### ABOUT THIS TASK
What you need to produce from the material below is an exact transcription of the lines from the one with "brown round brick D1" through the one with "brown tile M7 level", both included, and no other line.

### THE DATA

++++++++

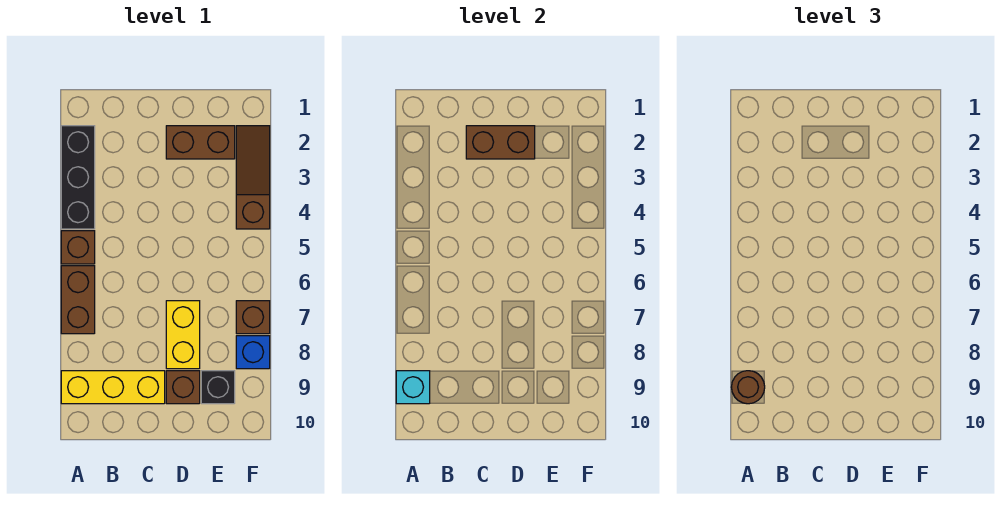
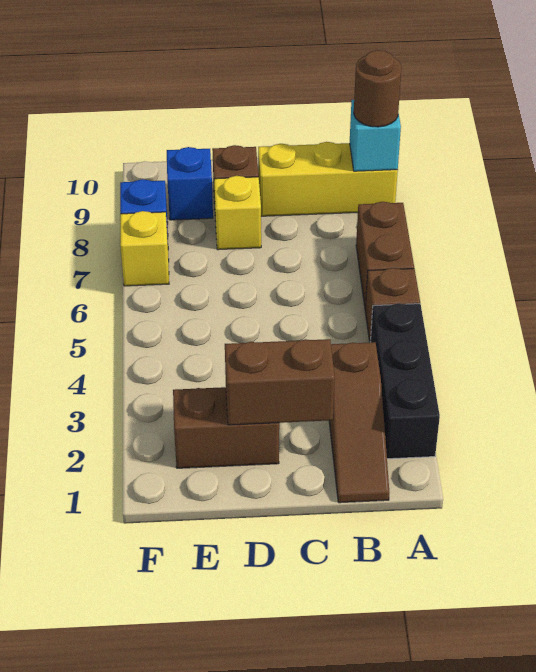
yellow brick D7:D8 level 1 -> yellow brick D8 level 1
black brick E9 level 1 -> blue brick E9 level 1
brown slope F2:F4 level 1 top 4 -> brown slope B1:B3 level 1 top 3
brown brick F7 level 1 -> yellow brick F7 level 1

++++++++

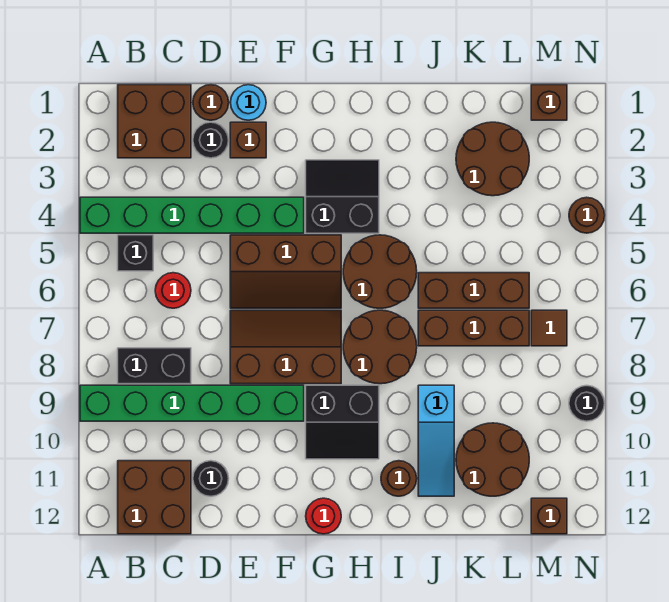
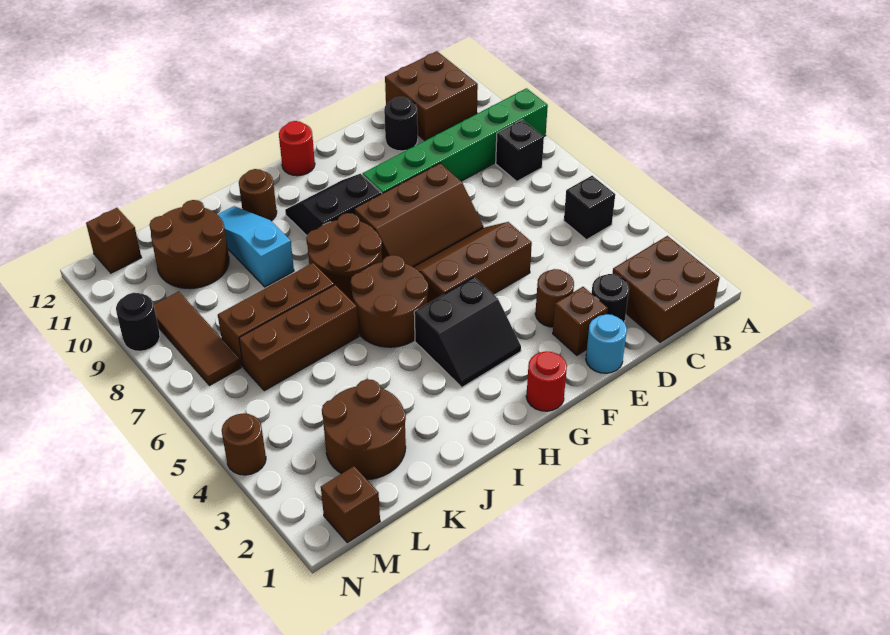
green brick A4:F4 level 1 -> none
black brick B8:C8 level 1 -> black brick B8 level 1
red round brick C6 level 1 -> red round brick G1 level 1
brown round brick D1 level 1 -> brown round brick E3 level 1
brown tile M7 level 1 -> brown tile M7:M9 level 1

++++++++

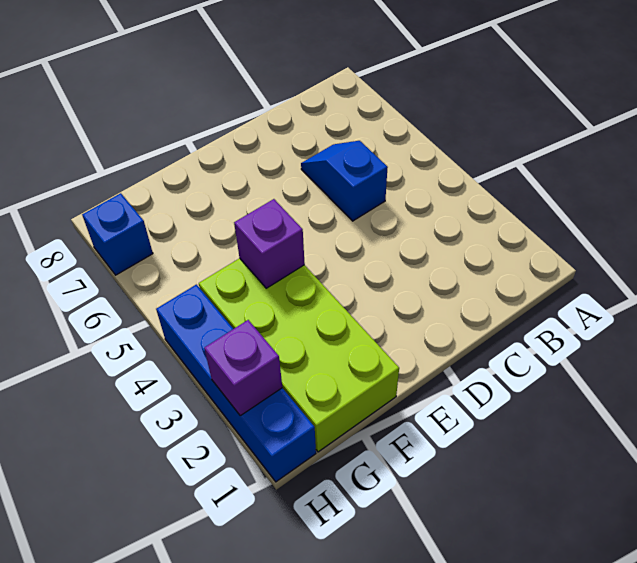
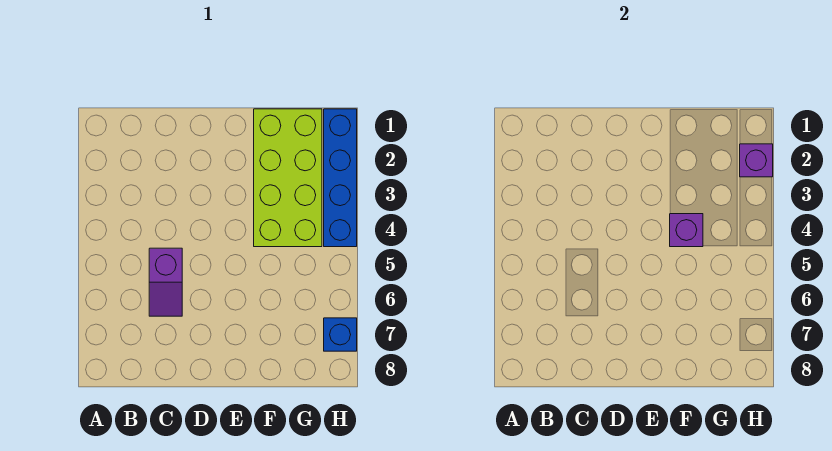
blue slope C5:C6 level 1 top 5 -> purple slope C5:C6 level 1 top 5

++++++++

### FINISHED TASK
brown round brick D1 level 1 -> brown round brick E3 level 1
brown tile M7 level 1 -> brown tile M7:M9 level 1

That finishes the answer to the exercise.